> WORK TASK
Go to the line holding "brown bell: 2 -> 6" in the entries below and write out exactly every line down to and including the line holding "orange vase: 8 -> 6".

> EXERCISE DATA
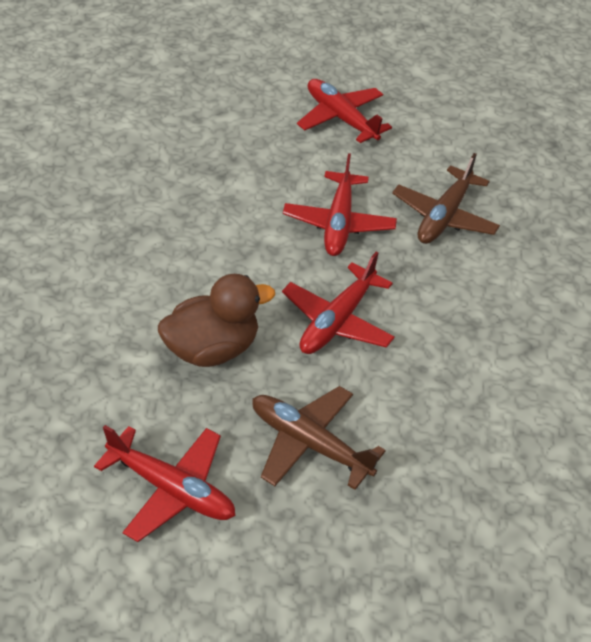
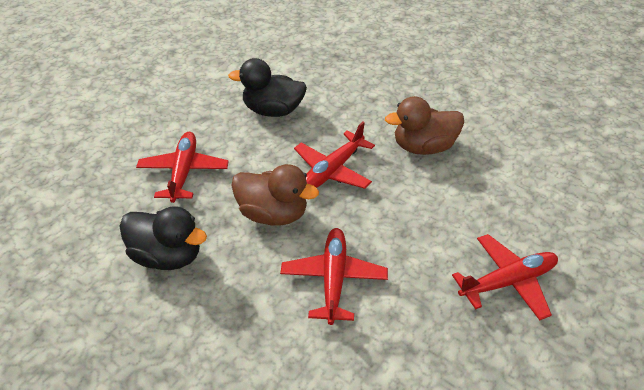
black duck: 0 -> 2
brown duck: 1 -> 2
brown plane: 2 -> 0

...

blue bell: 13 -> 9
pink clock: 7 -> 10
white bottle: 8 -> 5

...

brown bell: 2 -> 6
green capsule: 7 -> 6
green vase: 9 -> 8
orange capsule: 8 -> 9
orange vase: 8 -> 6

> THE COMPLETED TASK
brown bell: 2 -> 6
green capsule: 7 -> 6
green vase: 9 -> 8
orange capsule: 8 -> 9
orange vase: 8 -> 6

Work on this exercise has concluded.